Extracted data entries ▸
********************

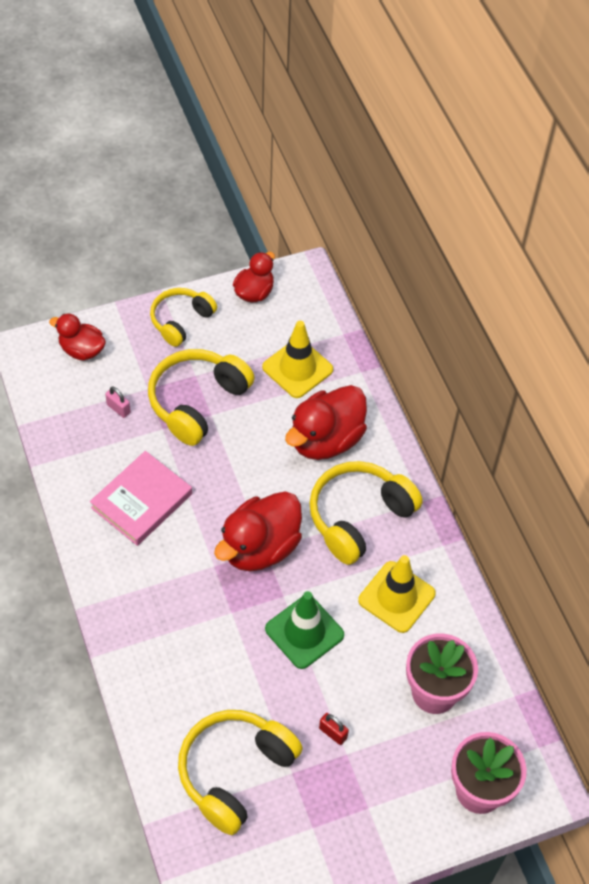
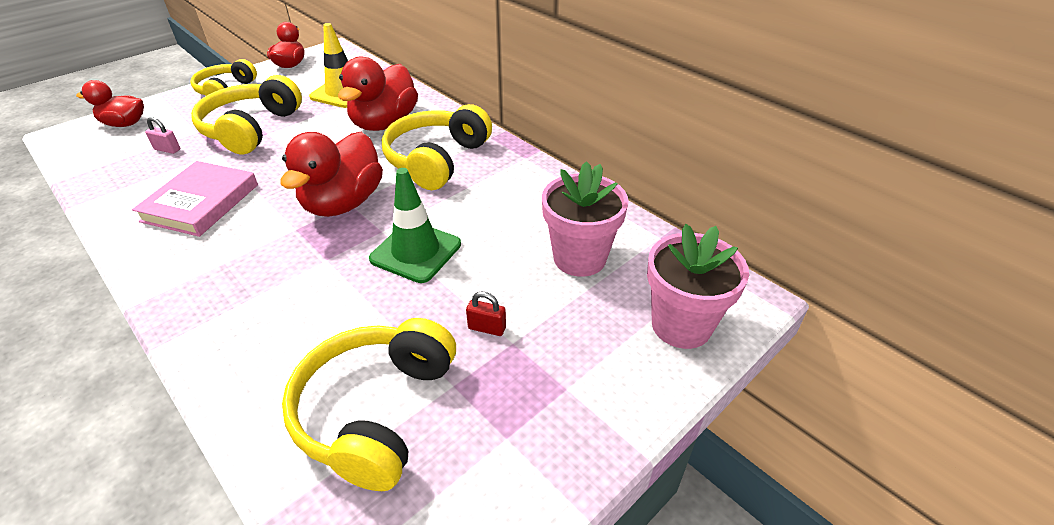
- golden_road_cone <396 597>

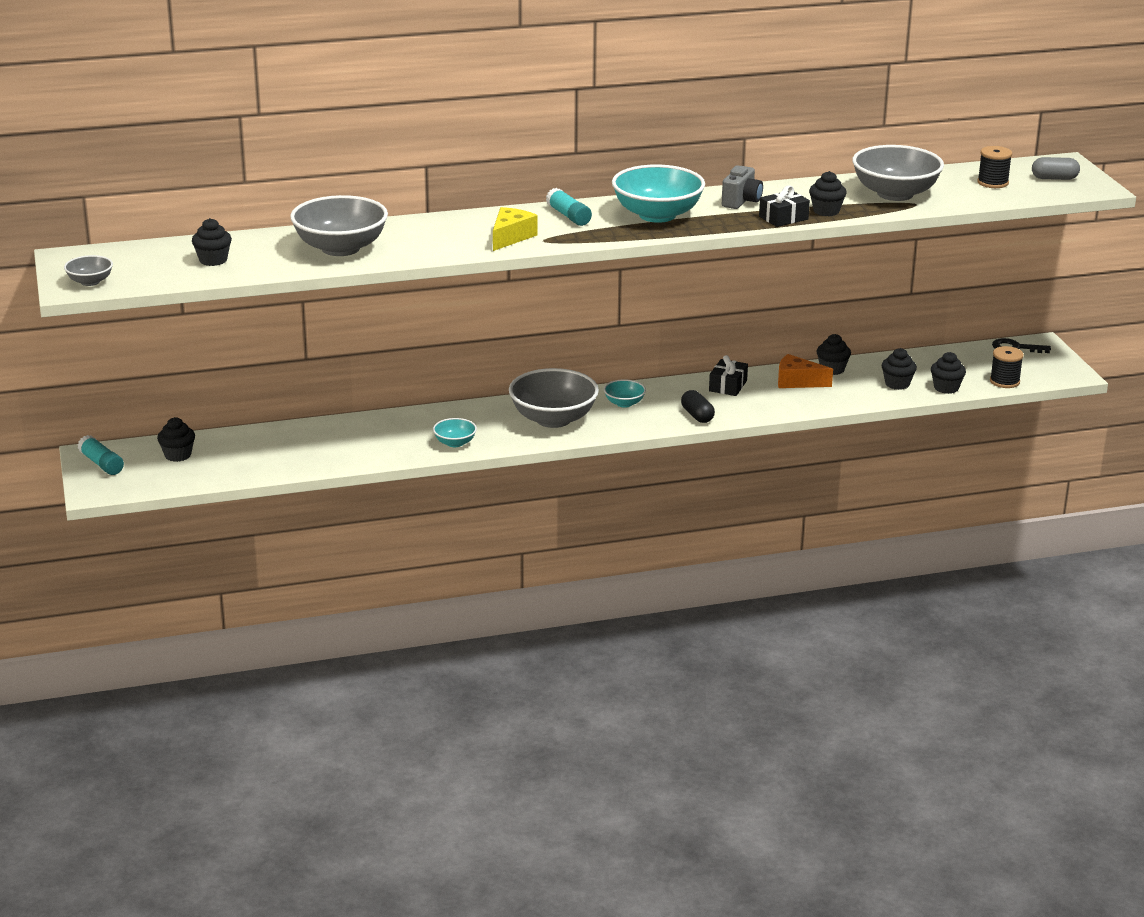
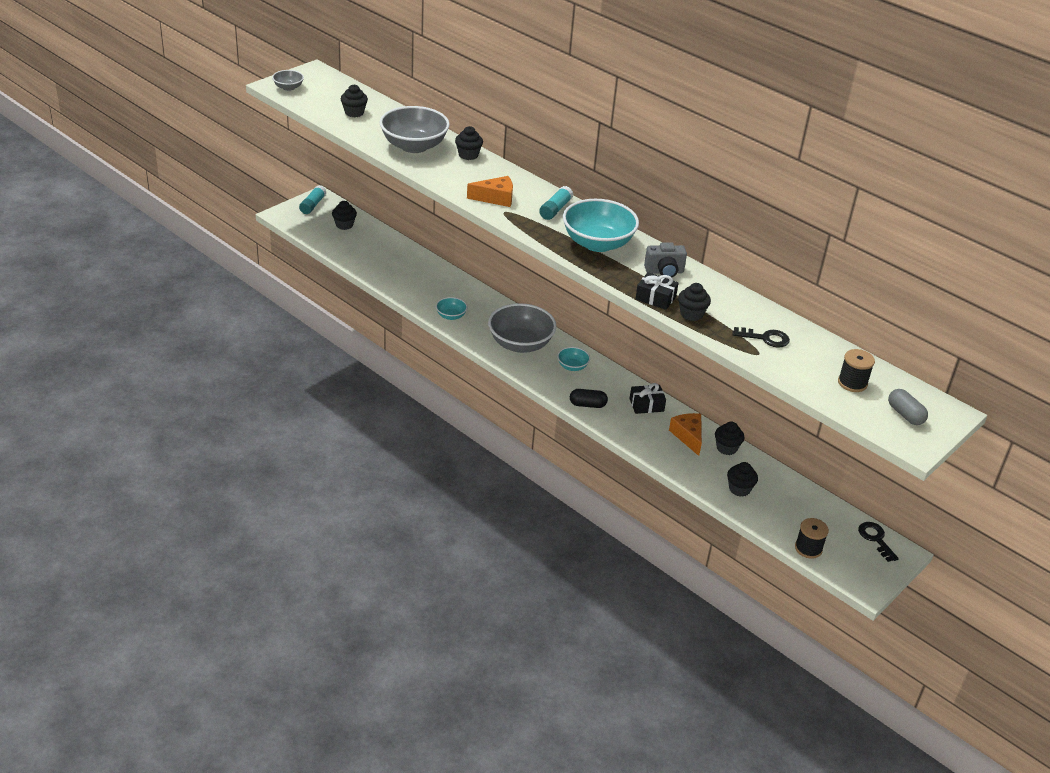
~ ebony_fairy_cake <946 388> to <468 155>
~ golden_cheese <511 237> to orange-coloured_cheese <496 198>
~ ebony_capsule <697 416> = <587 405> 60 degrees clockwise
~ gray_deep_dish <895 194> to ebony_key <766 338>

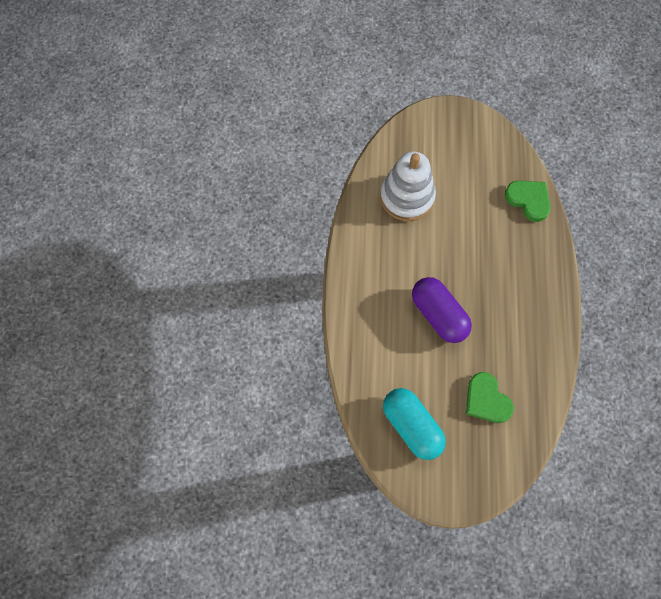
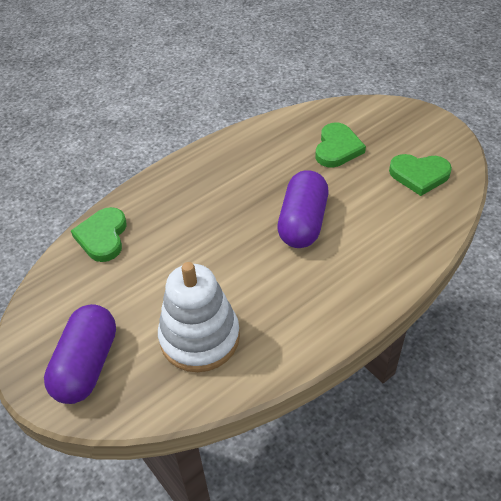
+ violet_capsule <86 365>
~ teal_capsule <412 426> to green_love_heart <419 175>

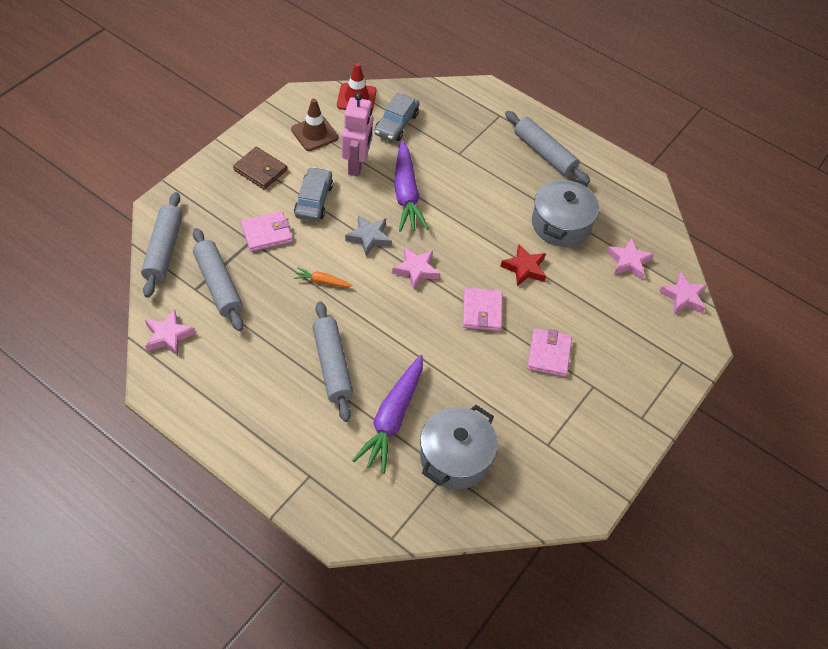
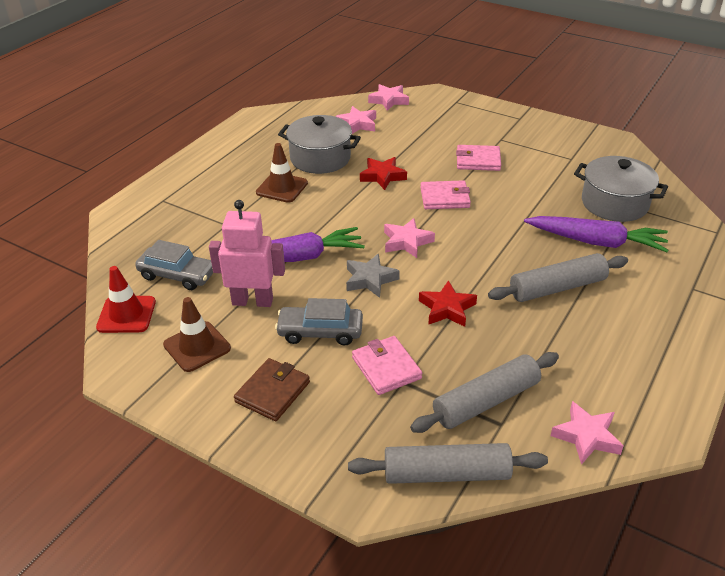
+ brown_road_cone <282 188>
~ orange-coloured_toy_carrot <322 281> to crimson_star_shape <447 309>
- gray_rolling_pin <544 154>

********************

WHAT THE TASK ASKS ▸ Send back every record exactly as it stands, except the pictures.

RESPONSE TO THIS TASK ▸
- golden_road_cone <396 597>

~ ebony_fairy_cake <946 388> to <468 155>
~ golden_cheese <511 237> to orange-coloured_cheese <496 198>
~ ebony_capsule <697 416> = <587 405> 60 degrees clockwise
~ gray_deep_dish <895 194> to ebony_key <766 338>

+ violet_capsule <86 365>
~ teal_capsule <412 426> to green_love_heart <419 175>

+ brown_road_cone <282 188>
~ orange-coloured_toy_carrot <322 281> to crimson_star_shape <447 309>
- gray_rolling_pin <544 154>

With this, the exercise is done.